* **WORK INSTRUCTION**
Transcribe verbatim every line from the line containing "payroll_29 - Files: [30,595,269,734]" to the end of the entries, including both endpoints. Output nothing beyond those lines.

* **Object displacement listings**
* * * * * * * * *
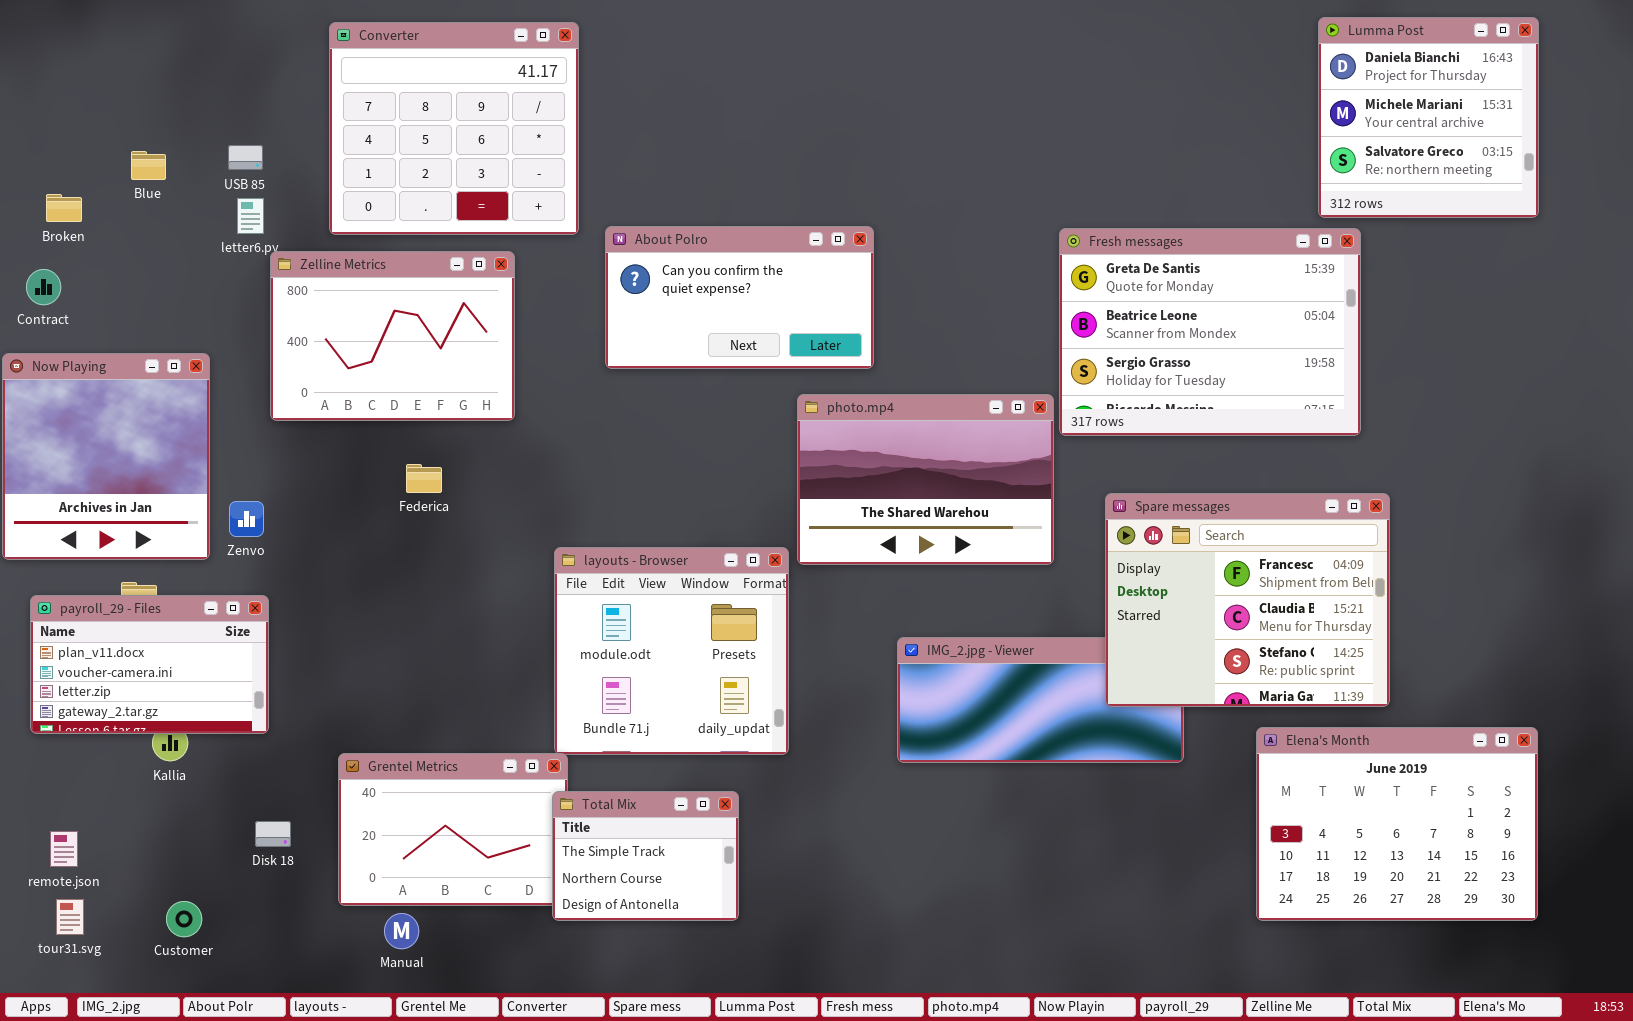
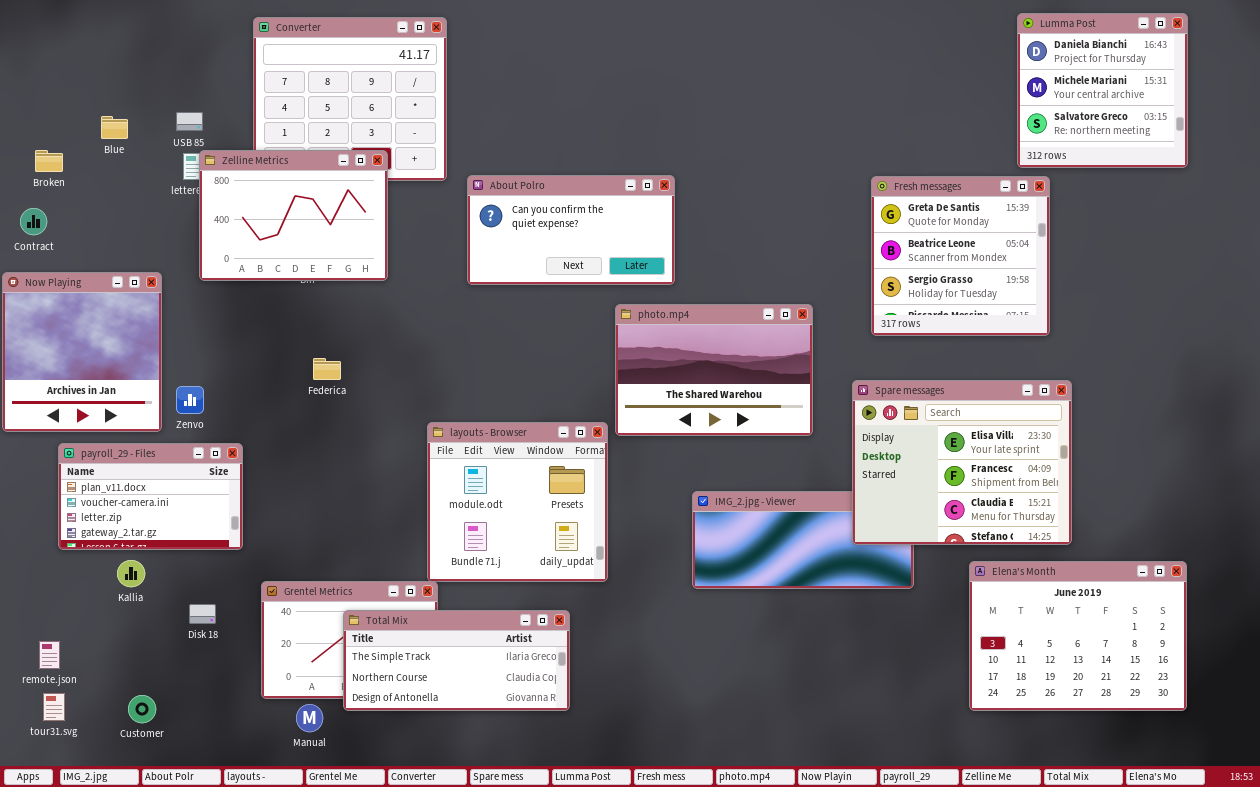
Fresh messages: [1059,228,1361,436] -> [871,176,1050,336], resized
Zelline Metrics: [270,251,515,421] -> [199,150,388,281], moved
Spare messages: [1105,493,1390,707] -> [852,380,1072,545], scrolled up 1 row
payroll_29 - Files: [30,595,269,734] -> [58,443,243,550], moved
Total Mix: [552,791,739,921] -> [343,610,570,711], resized
Disk 18: [255,821,291,847] -> [189,604,216,624], moved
* * * * * * * * *
* **SOLUTION TO THE PROBLEM**
payroll_29 - Files: [30,595,269,734] -> [58,443,243,550], moved
Total Mix: [552,791,739,921] -> [343,610,570,711], resized
Disk 18: [255,821,291,847] -> [189,604,216,624], moved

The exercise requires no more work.